• **WHAT YOU SHOULD DO**
Transcribe every line below verbatim and omit the pictures.

--- start of RECORDS FOR THIS TASK ---

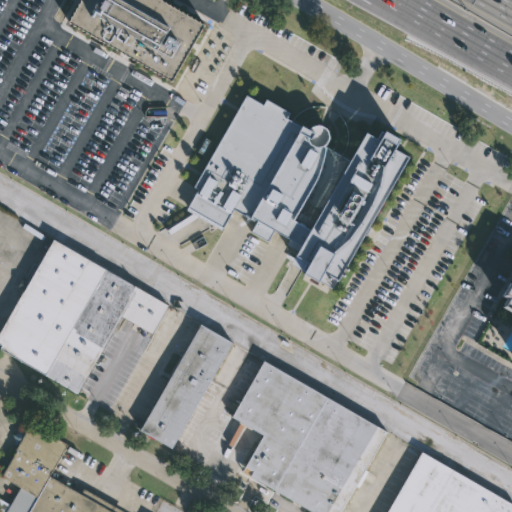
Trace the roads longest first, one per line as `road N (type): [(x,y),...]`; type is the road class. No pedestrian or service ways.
road 1 (residential): [(232,511),(0,377)]
road 2 (secondary): [(305,0),(511,123)]
road 3 (motorway): [(353,0),(511,63)]
road 4 (motorway): [(404,0),(511,62)]
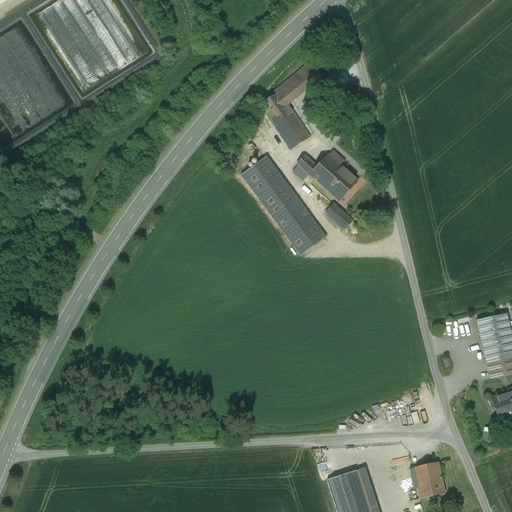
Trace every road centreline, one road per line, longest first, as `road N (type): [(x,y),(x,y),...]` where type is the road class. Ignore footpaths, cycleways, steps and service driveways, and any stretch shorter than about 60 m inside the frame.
road 1 (secondary): [(1,455),(37,373),(150,190),(263,56),(327,0)]
road 2 (unclassified): [(456,438),(356,50),(331,0)]
road 3 (unclassified): [(456,438),(1,455)]
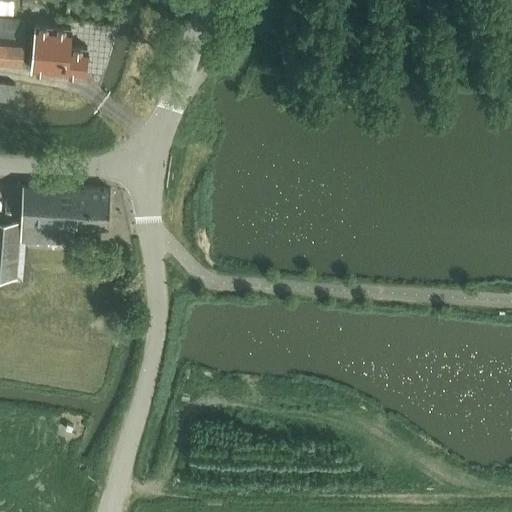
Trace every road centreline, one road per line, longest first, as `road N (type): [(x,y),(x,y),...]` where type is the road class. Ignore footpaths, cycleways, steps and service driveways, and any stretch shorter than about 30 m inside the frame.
road 1 (tertiary): [(109,511),(156,340),(146,165)]
road 2 (tertiary): [(146,165),(207,0)]
road 3 (unclassified): [(0,164),(146,165)]
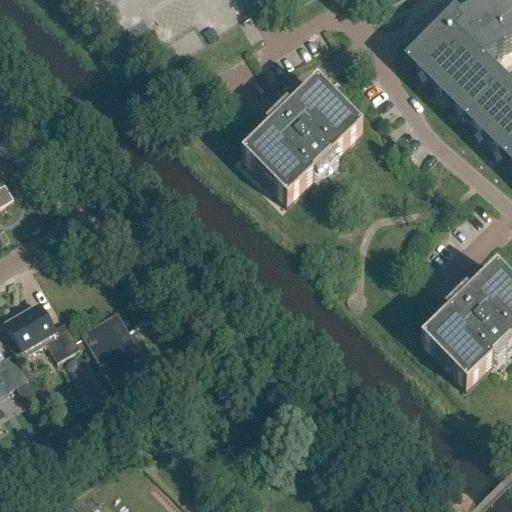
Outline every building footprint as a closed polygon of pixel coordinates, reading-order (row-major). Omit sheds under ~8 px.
[(511,0),(502,0),(455,29),(454,28),(415,68),(422,82),(427,80),(435,88),(441,101),(446,99),(454,106),(460,120),(465,118),(473,125),(479,139),(484,136),(492,144),(498,157),(503,155),(511,163),(511,165),(511,0)] [(286,214),(362,140),(316,94),(241,167),(286,214)] [(0,215),(13,208),(5,193),(0,196),(0,215)] [(420,351),(465,398),(511,352),(511,294),(495,278),(420,351)] [(58,371),(80,358),(66,333),(54,339),(41,316),(8,335),(23,361),(45,349),(58,371)] [(128,423),(160,405),(137,367),(142,364),(135,350),(129,353),(113,324),(82,342),(128,423)] [(11,399),(29,389),(14,363),(4,369),(0,362),(0,392),(5,390),(11,399)] [(71,451),(85,443),(77,429),(63,437),(71,451)] [(17,483),(34,474),(23,453),(6,463),(17,483)] [(0,460),(0,480),(9,476),(0,460)]
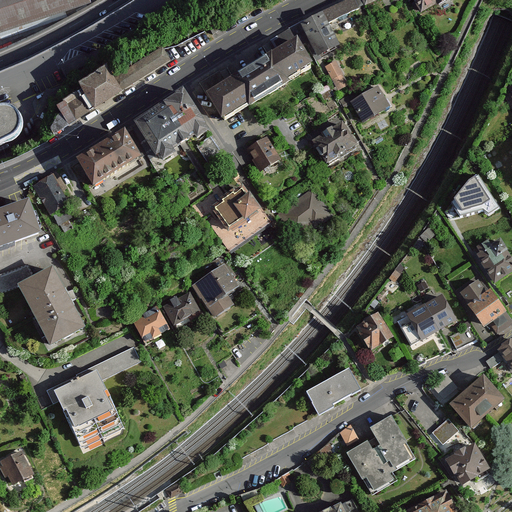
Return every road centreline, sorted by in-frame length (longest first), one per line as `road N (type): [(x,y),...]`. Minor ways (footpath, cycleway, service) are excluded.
road 1 (motorway): [(452,0),(191,263),(48,443),(5,511)]
road 2 (residential): [(479,0),(345,250),(243,374),(195,419),(138,467),(62,511)]
road 3 (motorway): [(93,511),(245,309),(511,27)]
road 4 (residential): [(511,339),(390,391),(266,470),(175,511)]
road 5 (primary): [(0,181),(315,0)]
road 6 (motorway): [(0,82),(160,0)]
road 7 (motorway): [(120,0),(0,61)]
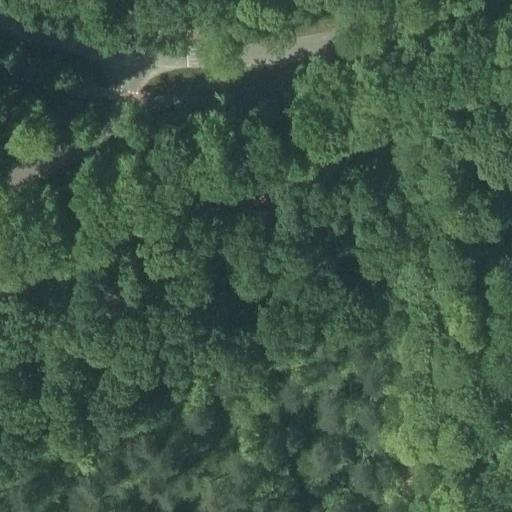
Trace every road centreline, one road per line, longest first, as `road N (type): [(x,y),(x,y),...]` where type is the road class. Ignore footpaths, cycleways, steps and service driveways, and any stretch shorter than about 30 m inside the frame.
road 1 (track): [(449,511),(411,44)]
road 2 (tertiary): [(135,57),(291,52),(457,0)]
road 3 (tertiary): [(135,57),(0,20)]
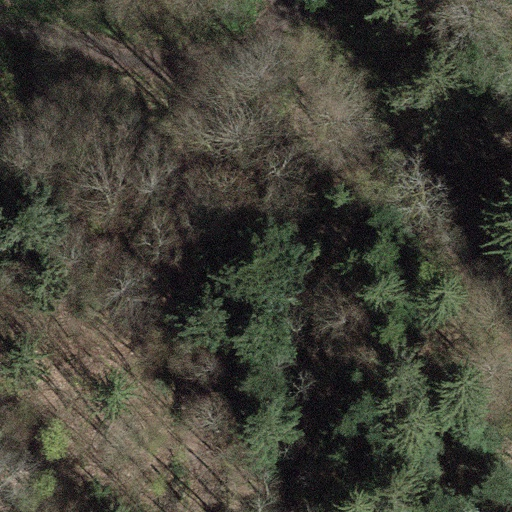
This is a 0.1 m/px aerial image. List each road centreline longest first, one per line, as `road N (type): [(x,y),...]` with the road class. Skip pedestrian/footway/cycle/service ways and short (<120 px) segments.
road 1 (track): [(511,307),(300,30),(290,0)]
road 2 (track): [(300,30),(208,88),(0,29)]
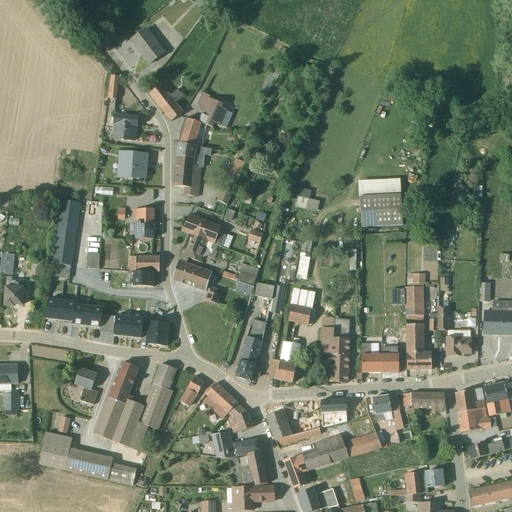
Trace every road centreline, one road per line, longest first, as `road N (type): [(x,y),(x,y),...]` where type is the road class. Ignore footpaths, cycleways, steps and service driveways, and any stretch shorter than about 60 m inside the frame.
road 1 (residential): [(106,50),(166,137),(167,287),(188,362)]
road 2 (residential): [(251,399),(447,382)]
road 3 (residential): [(0,335),(188,362)]
road 4 (residential): [(447,382),(460,511)]
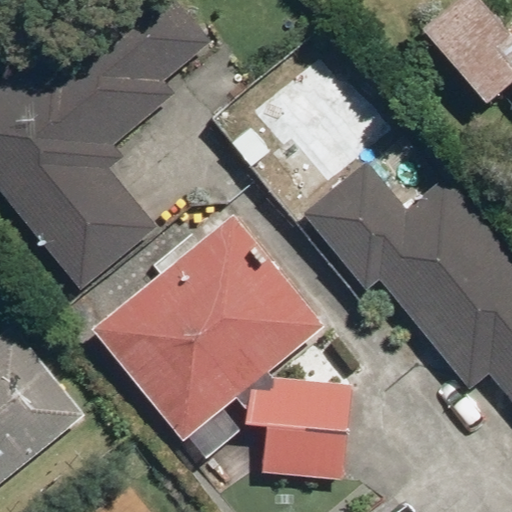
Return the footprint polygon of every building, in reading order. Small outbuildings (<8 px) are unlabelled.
[(0,187),(82,289),(160,226),(113,168),(126,157),(117,145),(179,96),(165,78),(211,41),(177,0),(126,0),(111,12),(102,1),(0,83),(0,187)] [(511,30),(488,0),(455,0),(425,26),(489,99),(511,80),(511,30)] [(511,252),(448,174),(408,207),(369,159),(305,211),(368,288),(381,278),(470,388),(490,372),(511,398),(511,252)] [(157,273),(93,324),(184,437),(239,394),(249,406),(247,420),(270,423),(265,470),(344,478),(355,382),(274,374),(271,368),(326,324),(234,211),(224,220),(217,211),(151,264),(157,273)] [(13,323),(0,333),(0,484),(87,414),(13,323)]
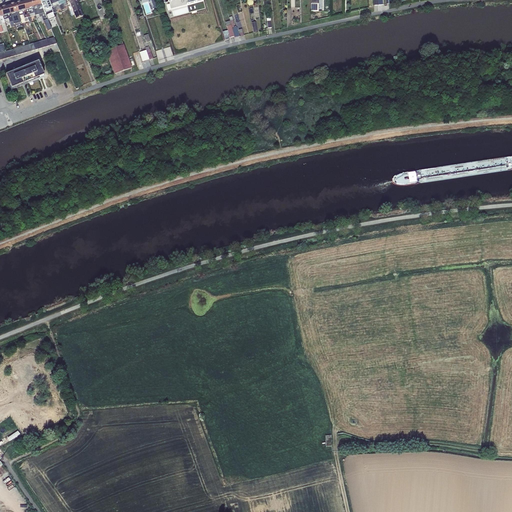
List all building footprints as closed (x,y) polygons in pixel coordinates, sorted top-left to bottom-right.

--- end of RECORDS FOR THIS TASK ---

• **FINAL RESULT**
Trace the roads longest first, one per line as `road N (type): [(x,y),...]`; type is the road class. No pedestrian or service ways.
road 1 (residential): [(232,511),(0,377)]
road 2 (secondary): [(305,0),(511,123)]
road 3 (motorway): [(353,0),(511,63)]
road 4 (motorway): [(404,0),(511,62)]
Trace every road centreline, one road per line, longest first, as `road N (type): [(x,y),(x,y),...]` where type is the road class. Ignore footpaths, cycleways, steps and service driveways, and any stretch shorter than about 60 m inside the frame.
road 1 (secondary): [(1,455),(37,373),(150,190),(263,56),(327,0)]
road 2 (unclassified): [(456,438),(356,50),(331,0)]
road 3 (unclassified): [(456,438),(1,455)]
Trace every road centreline, one road per line, longest first, as `road N (type): [(x,y),(x,y),...]` where type is the road class. Ignore footpaths, cycleways, steps and service driveways, and any stretch shorter than about 30 m inside the frame.
road 1 (tertiary): [(109,511),(156,340),(146,165)]
road 2 (tertiary): [(146,165),(207,0)]
road 3 (unclassified): [(0,164),(146,165)]
Outline every building footprint as a closed polygon of pixel coordinates, reading-order (row-major). Omit sheds under ~8 px.
[(511,0),(502,0),(455,29),(454,28),(415,68),(422,82),(427,80),(435,88),(441,101),(446,99),(454,106),(460,120),(465,118),(473,125),(479,139),(484,136),(492,144),(498,157),(503,155),(511,163),(511,165),(511,0)] [(286,214),(362,140),(316,94),(241,167),(286,214)] [(0,215),(13,208),(5,193),(0,196),(0,215)] [(420,351),(465,398),(511,352),(511,294),(495,278),(420,351)] [(58,371),(80,358),(66,333),(54,339),(41,316),(8,335),(23,361),(45,349),(58,371)] [(128,423),(160,405),(137,367),(142,364),(135,350),(129,353),(113,324),(82,342),(128,423)] [(11,399),(29,389),(14,363),(4,369),(0,362),(0,392),(5,390),(11,399)] [(71,451),(85,443),(77,429),(63,437),(71,451)] [(17,483),(34,474),(23,453),(6,463),(17,483)] [(0,460),(0,480),(9,476),(0,460)]
Return every road centreline, sorted by in-frame length (longest first), one per line as `road N (type): [(x,y),...]`. Minor ways (footpath, cycleway, service) are excluded.
road 1 (motorway): [(452,0),(191,263),(48,443),(5,511)]
road 2 (residential): [(479,0),(345,250),(243,374),(195,419),(138,467),(62,511)]
road 3 (motorway): [(93,511),(245,309),(511,27)]
road 4 (residential): [(511,339),(390,391),(266,470),(175,511)]
road 5 (primary): [(0,181),(315,0)]
road 6 (motorway): [(0,82),(160,0)]
road 7 (motorway): [(120,0),(0,61)]
Trace every road centreline, one road per line, longest first, as `road N (type): [(x,y),(x,y),...]` where type is the road class. Ignore footpaths, cycleways, steps and service driveways, and any stretch shorter than about 30 m inside the frame.
road 1 (track): [(449,511),(411,44)]
road 2 (tertiary): [(135,57),(291,52),(457,0)]
road 3 (tertiary): [(135,57),(0,20)]
This is a 0.1 m/px aerial image. List each road centreline longest first, one per line, as `road N (type): [(x,y),...]` with the road class. Skip pedestrian/footway/cycle/service ways and short (<120 px) segments.
road 1 (track): [(511,307),(300,30),(290,0)]
road 2 (track): [(300,30),(208,88),(0,29)]
Trace every road centreline, one road per line, longest first, as `road N (type): [(x,y),(x,y),...]` where type is the road class. Ignore footpaths, cycleways, steps and service driveways, and any stretch shorter than about 60 m inside the frame.
road 1 (residential): [(106,50),(166,137),(167,287),(188,362)]
road 2 (residential): [(251,399),(447,382)]
road 3 (residential): [(0,335),(188,362)]
road 4 (residential): [(447,382),(460,511)]
Return the footprint polygon of every building, in reading order. Small outbuildings (<8 px) are unlabelled.
[(0,187),(82,289),(160,226),(113,168),(126,157),(117,145),(179,96),(165,78),(211,41),(177,0),(126,0),(111,12),(102,1),(0,83),(0,187)] [(511,30),(488,0),(455,0),(425,26),(489,99),(511,80),(511,30)] [(511,252),(448,174),(408,207),(369,159),(305,211),(368,288),(381,278),(470,388),(490,372),(511,398),(511,252)] [(157,273),(93,324),(184,437),(239,394),(249,406),(247,420),(270,423),(265,470),(344,478),(355,382),(274,374),(271,368),(326,324),(234,211),(224,220),(217,211),(151,264),(157,273)] [(13,323),(0,333),(0,484),(87,414),(13,323)]
List all building footprints as closed (x,y) polygons in pixel coordinates, sorted top-left to bottom-right.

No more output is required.